* **THE TASK**: Set the records down again in full, exactly as they are, apart from the images.

* **DATA LISTING**:
□ □ □ □

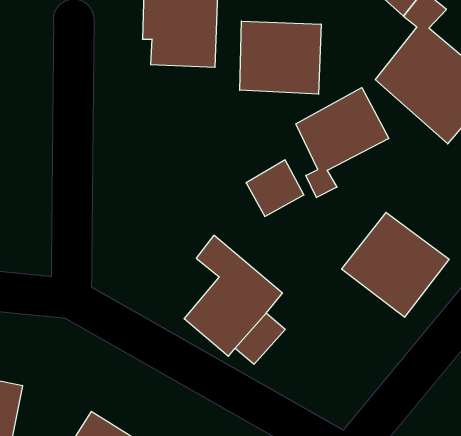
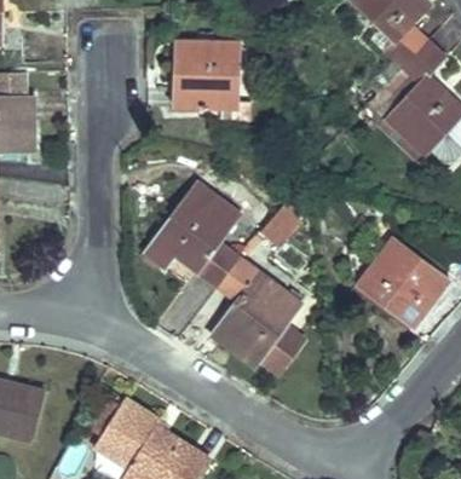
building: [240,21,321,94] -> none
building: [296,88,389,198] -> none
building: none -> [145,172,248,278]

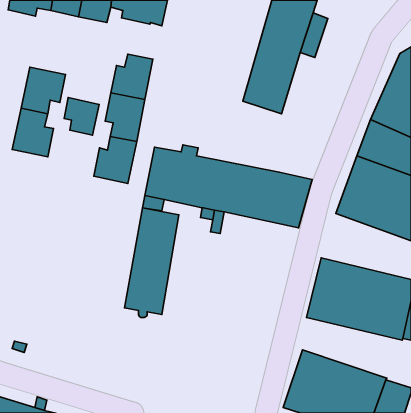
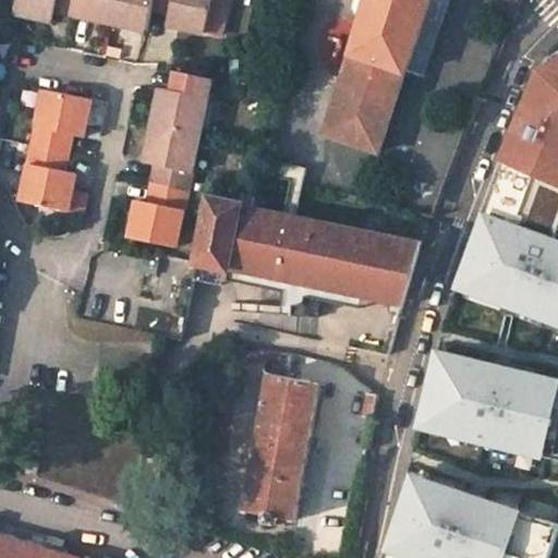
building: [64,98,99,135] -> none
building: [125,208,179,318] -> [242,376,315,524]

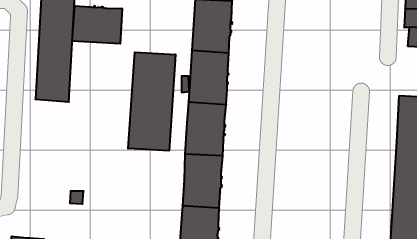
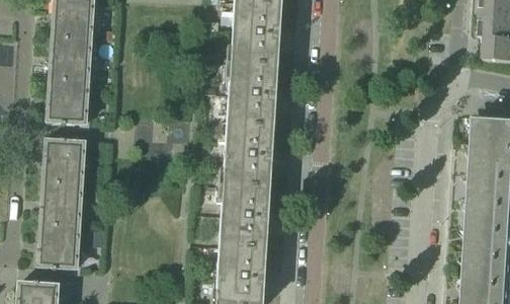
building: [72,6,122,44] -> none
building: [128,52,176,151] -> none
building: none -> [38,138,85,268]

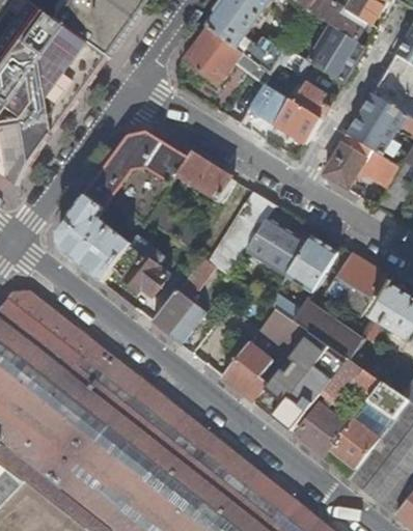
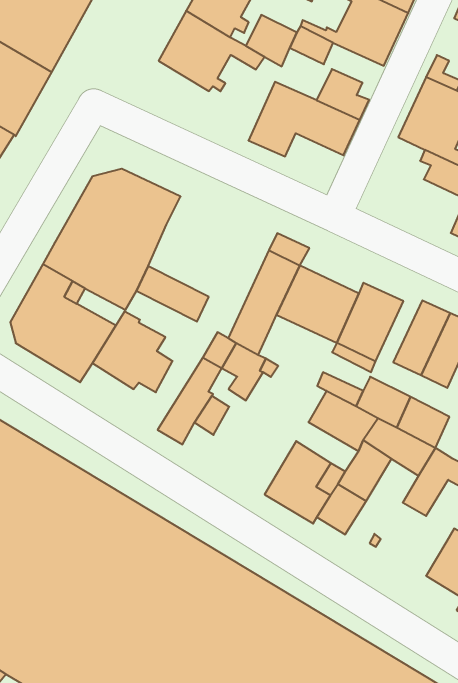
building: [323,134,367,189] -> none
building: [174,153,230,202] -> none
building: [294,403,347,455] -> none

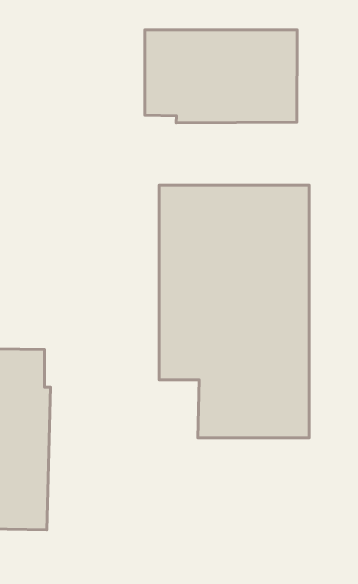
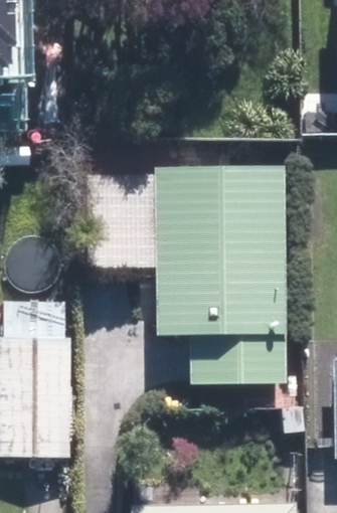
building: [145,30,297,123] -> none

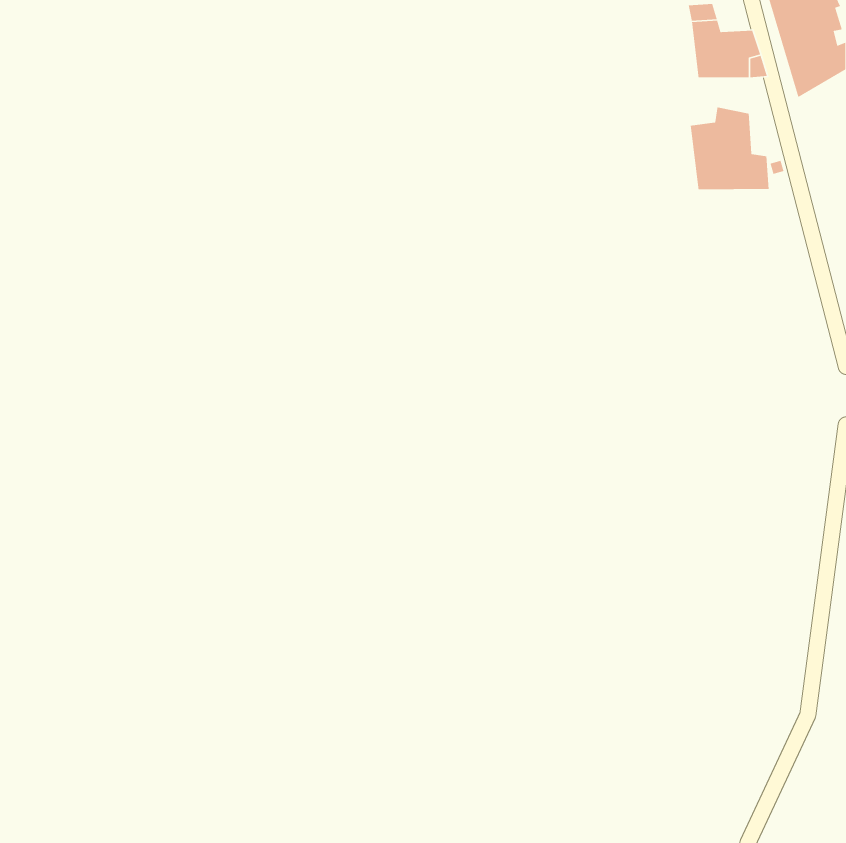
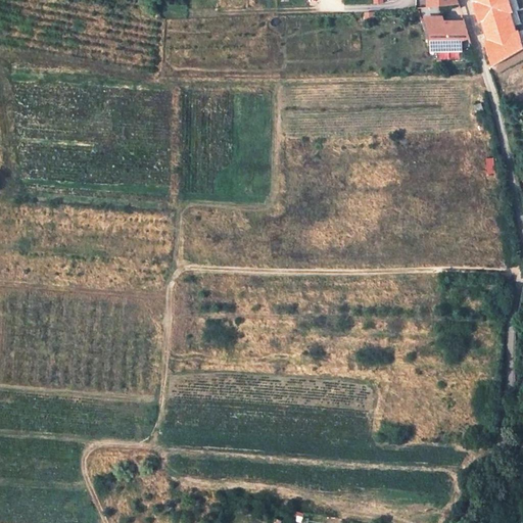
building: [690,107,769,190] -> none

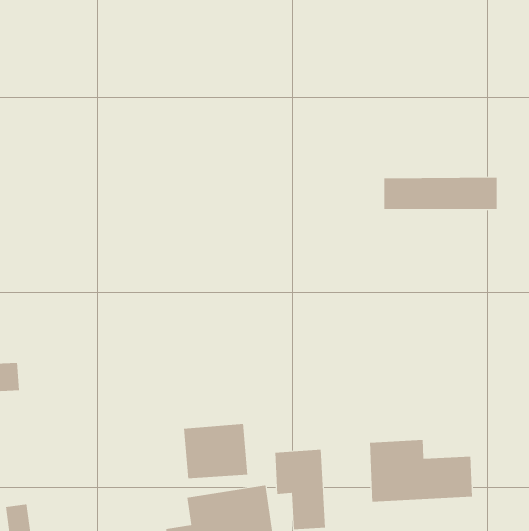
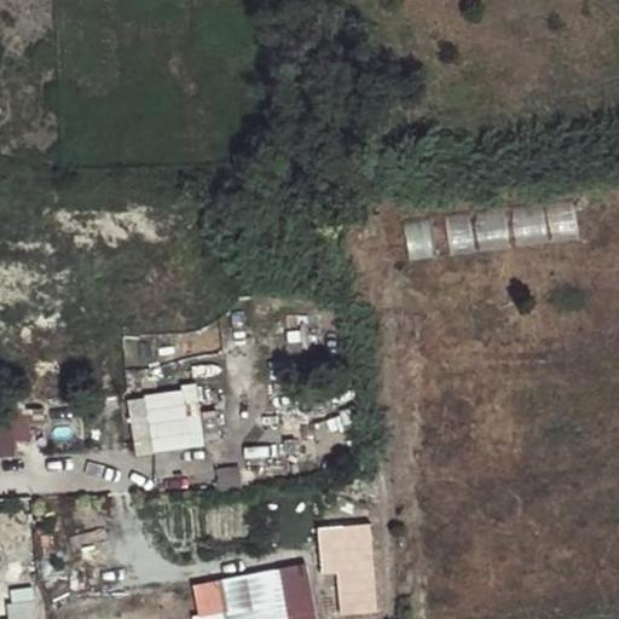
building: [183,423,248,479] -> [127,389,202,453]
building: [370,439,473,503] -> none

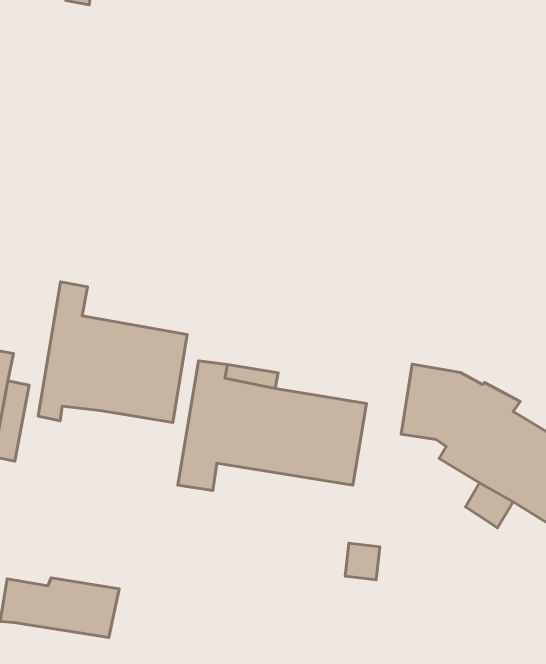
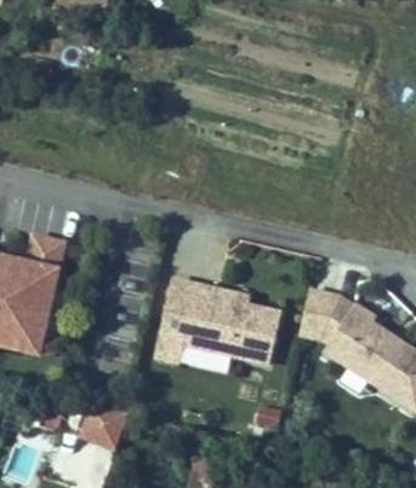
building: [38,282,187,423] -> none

□ □ □ □

* **EXERCISE ANSWER**:
building: [240,21,321,94] -> none
building: [296,88,389,198] -> none
building: none -> [145,172,248,278]

building: [64,98,99,135] -> none
building: [125,208,179,318] -> [242,376,315,524]

building: [72,6,122,44] -> none
building: [128,52,176,151] -> none
building: none -> [38,138,85,268]

building: [323,134,367,189] -> none
building: [174,153,230,202] -> none
building: [294,403,347,455] -> none

building: [145,30,297,123] -> none

building: [690,107,769,190] -> none

building: [183,423,248,479] -> [127,389,202,453]
building: [370,439,473,503] -> none

building: [38,282,187,423] -> none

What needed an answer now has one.